INSTRUCTIONS TO FOLLOW: In the records below, print each line exactly and leave every image out.

EXCERPTED DATA:
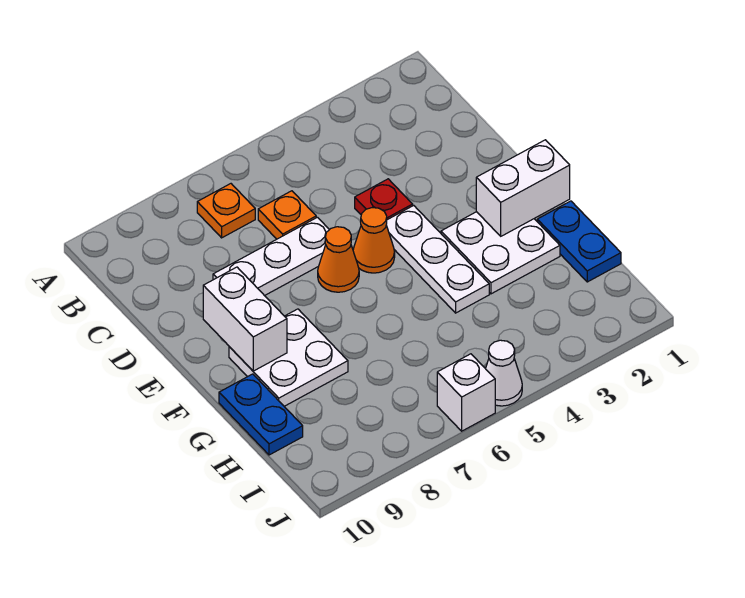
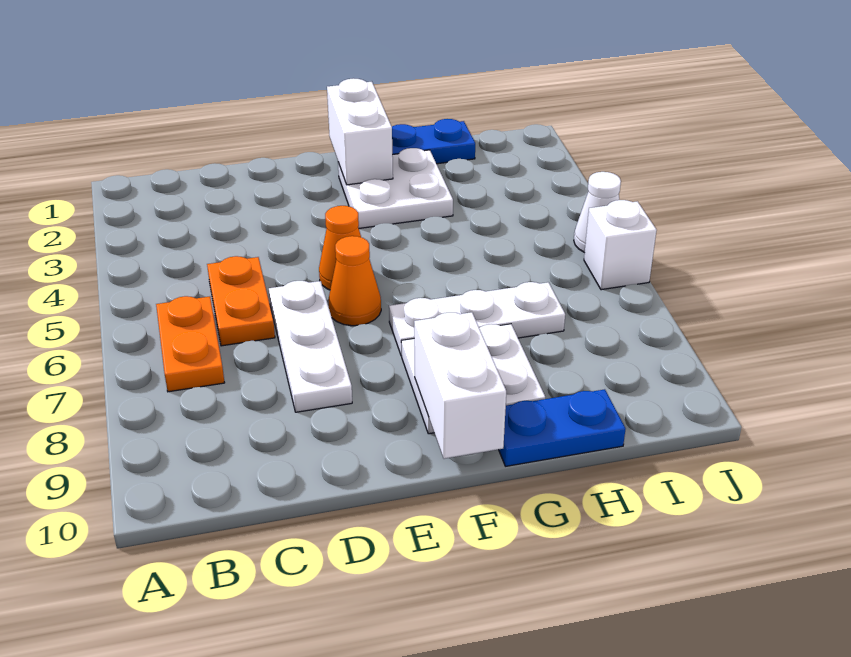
orange plate B7 level 1 -> orange plate B6:B7 level 1
orange plate C6 level 1 -> orange plate C5:C6 level 1
red plate D4 level 1 -> none
white plate E4:G4 level 1 -> white plate F7:H7 level 1
white brick E9:F9 level 2 -> white brick F9:F10 level 2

RESULT OF THE EXERCISE:
orange plate B7 level 1 -> orange plate B6:B7 level 1
orange plate C6 level 1 -> orange plate C5:C6 level 1
red plate D4 level 1 -> none
white plate E4:G4 level 1 -> white plate F7:H7 level 1
white brick E9:F9 level 2 -> white brick F9:F10 level 2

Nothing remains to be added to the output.